* Work instructions *
The records underneath are to be repeated exactly, with the pictures left out.

Provided data Block Start

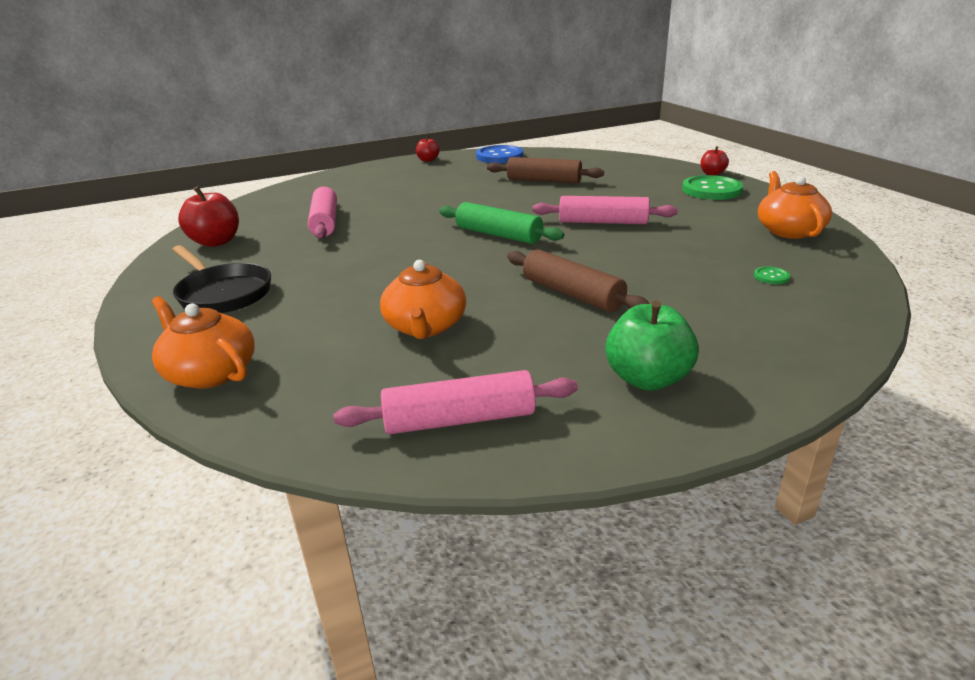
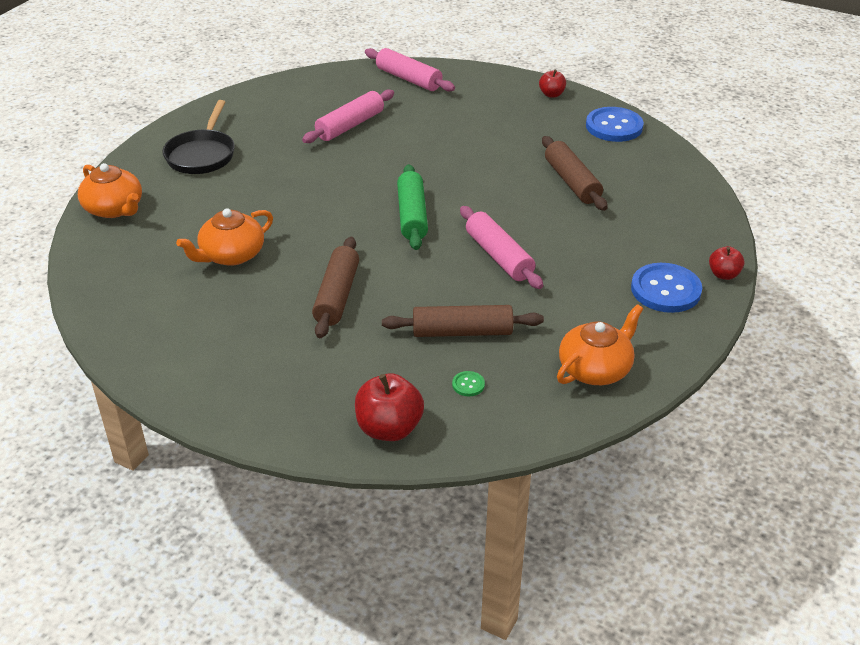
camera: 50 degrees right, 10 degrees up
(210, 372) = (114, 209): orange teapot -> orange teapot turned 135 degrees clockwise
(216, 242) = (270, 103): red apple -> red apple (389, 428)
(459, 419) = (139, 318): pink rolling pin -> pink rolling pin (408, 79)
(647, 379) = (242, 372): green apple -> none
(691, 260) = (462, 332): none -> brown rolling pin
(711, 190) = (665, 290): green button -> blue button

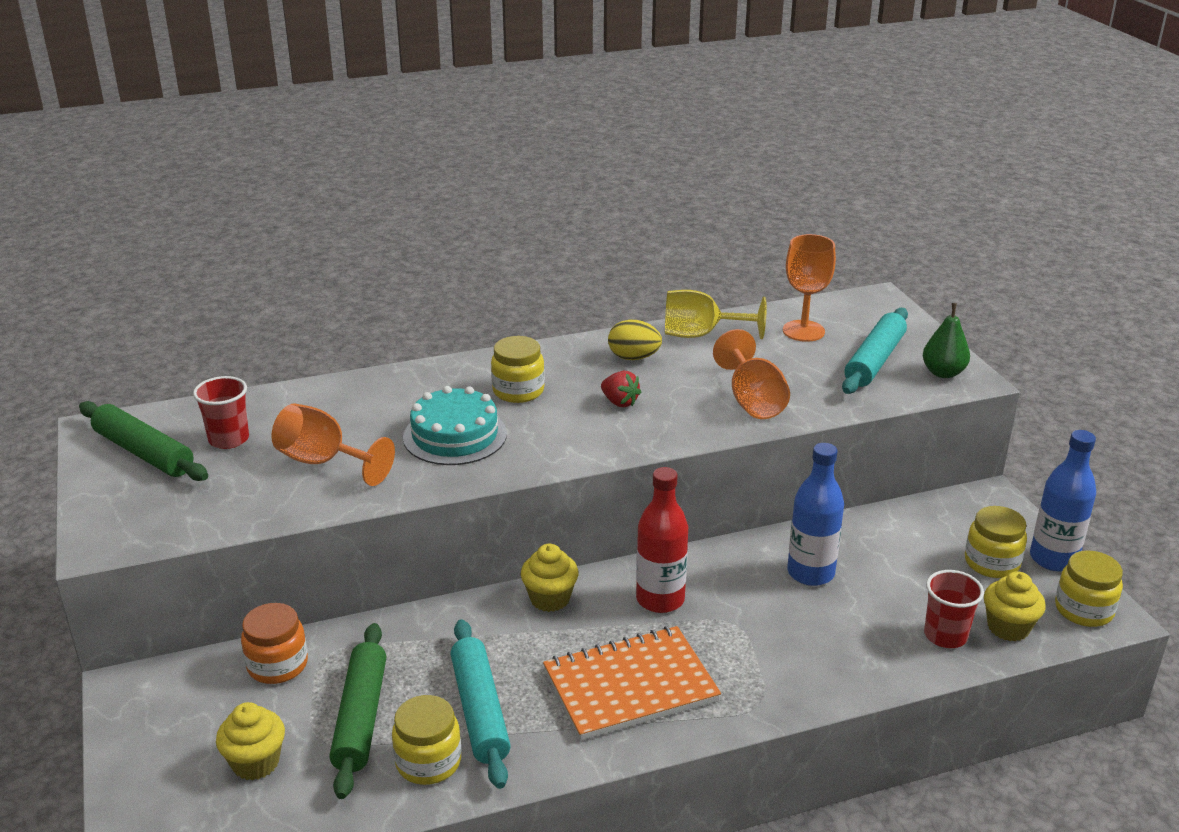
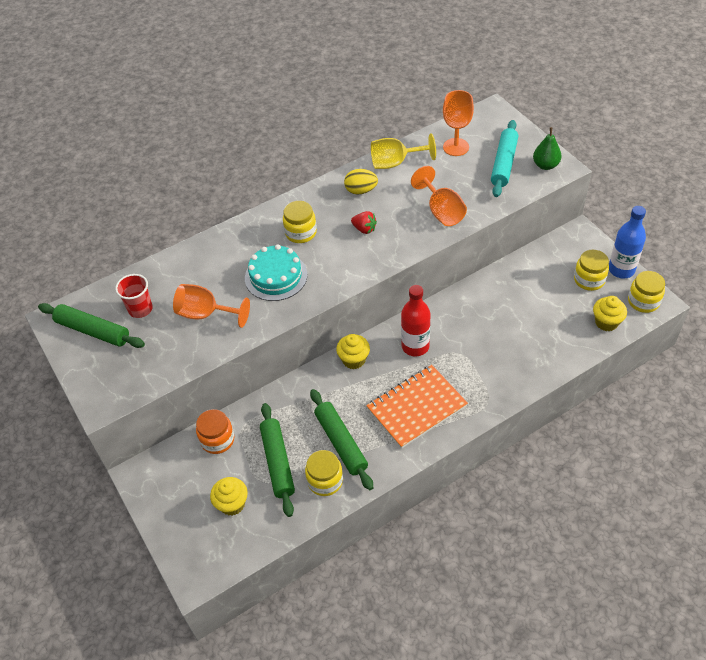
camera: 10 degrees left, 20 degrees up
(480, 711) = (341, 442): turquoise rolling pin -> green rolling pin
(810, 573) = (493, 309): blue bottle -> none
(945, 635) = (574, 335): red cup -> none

Provided data Block End

* Reply to the exercise *
camera: 50 degrees right, 10 degrees up
(210, 372) = (114, 209): orange teapot -> orange teapot turned 135 degrees clockwise
(216, 242) = (270, 103): red apple -> red apple (389, 428)
(459, 419) = (139, 318): pink rolling pin -> pink rolling pin (408, 79)
(647, 379) = (242, 372): green apple -> none
(691, 260) = (462, 332): none -> brown rolling pin
(711, 190) = (665, 290): green button -> blue button

camera: 10 degrees left, 20 degrees up
(480, 711) = (341, 442): turquoise rolling pin -> green rolling pin
(810, 573) = (493, 309): blue bottle -> none
(945, 635) = (574, 335): red cup -> none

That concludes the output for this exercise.